REQUIRED WORK: The word "purple" marks the lines to keep; find each one in the data and copy it.

*** INPUT DATA ***

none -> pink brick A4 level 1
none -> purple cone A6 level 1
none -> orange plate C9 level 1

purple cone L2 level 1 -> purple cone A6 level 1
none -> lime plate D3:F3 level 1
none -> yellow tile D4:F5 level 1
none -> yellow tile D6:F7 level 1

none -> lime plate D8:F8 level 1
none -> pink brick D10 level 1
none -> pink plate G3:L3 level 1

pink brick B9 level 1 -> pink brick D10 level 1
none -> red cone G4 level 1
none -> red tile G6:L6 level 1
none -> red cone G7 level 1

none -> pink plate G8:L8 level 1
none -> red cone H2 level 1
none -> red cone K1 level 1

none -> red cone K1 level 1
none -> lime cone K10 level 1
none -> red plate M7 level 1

***
*** INPUT DATA ***

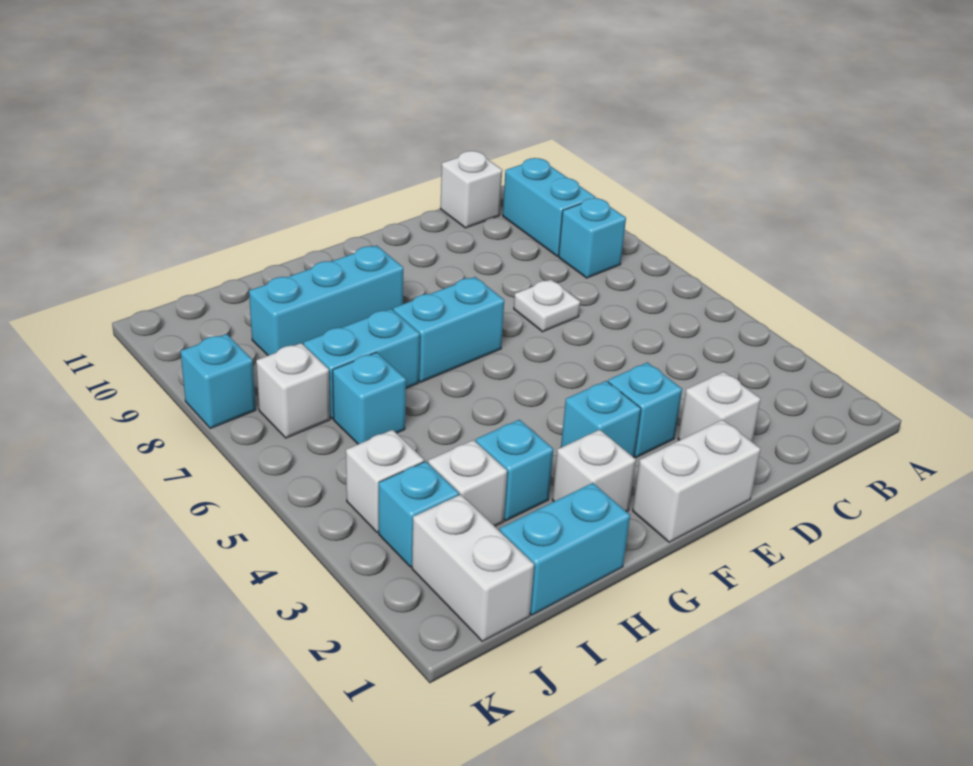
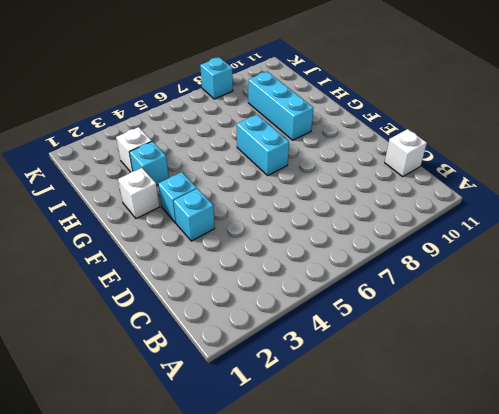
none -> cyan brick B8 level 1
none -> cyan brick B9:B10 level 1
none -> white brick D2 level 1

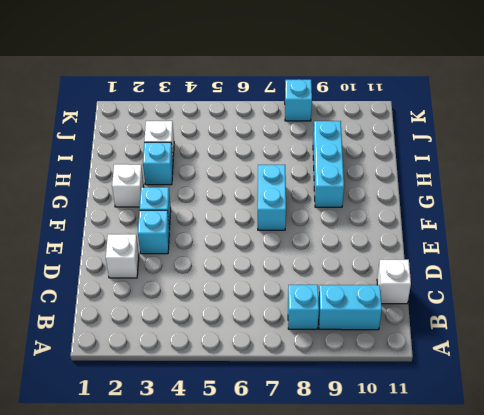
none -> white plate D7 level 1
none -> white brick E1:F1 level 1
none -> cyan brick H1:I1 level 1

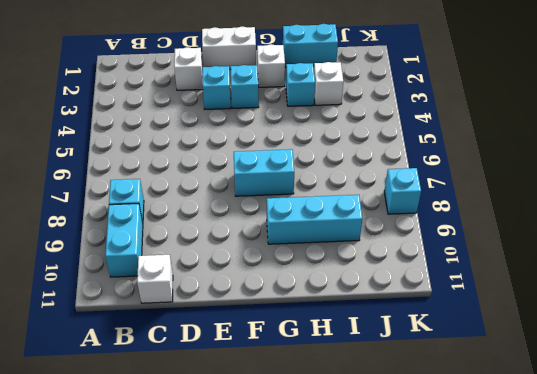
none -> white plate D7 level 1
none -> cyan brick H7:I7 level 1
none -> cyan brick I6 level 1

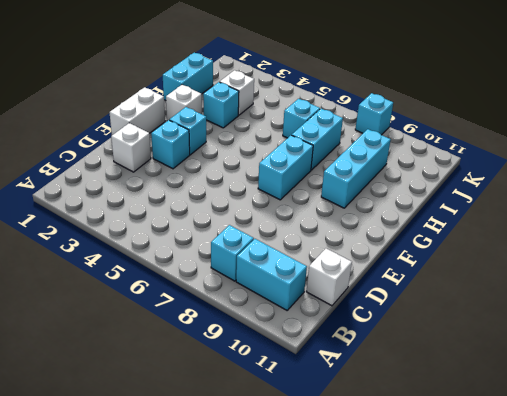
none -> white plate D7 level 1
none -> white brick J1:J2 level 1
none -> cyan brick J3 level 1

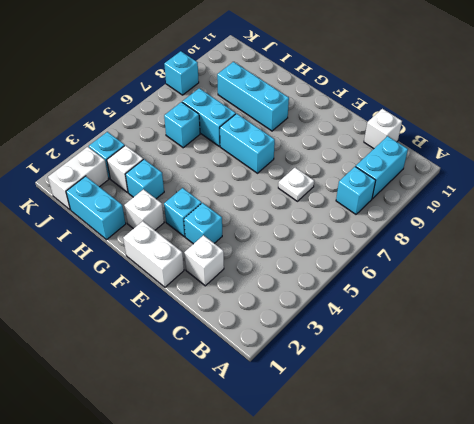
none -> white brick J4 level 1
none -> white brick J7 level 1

***

RESPONSE TO THE EXERCISE:
none -> purple cone A6 level 1
purple cone L2 level 1 -> purple cone A6 level 1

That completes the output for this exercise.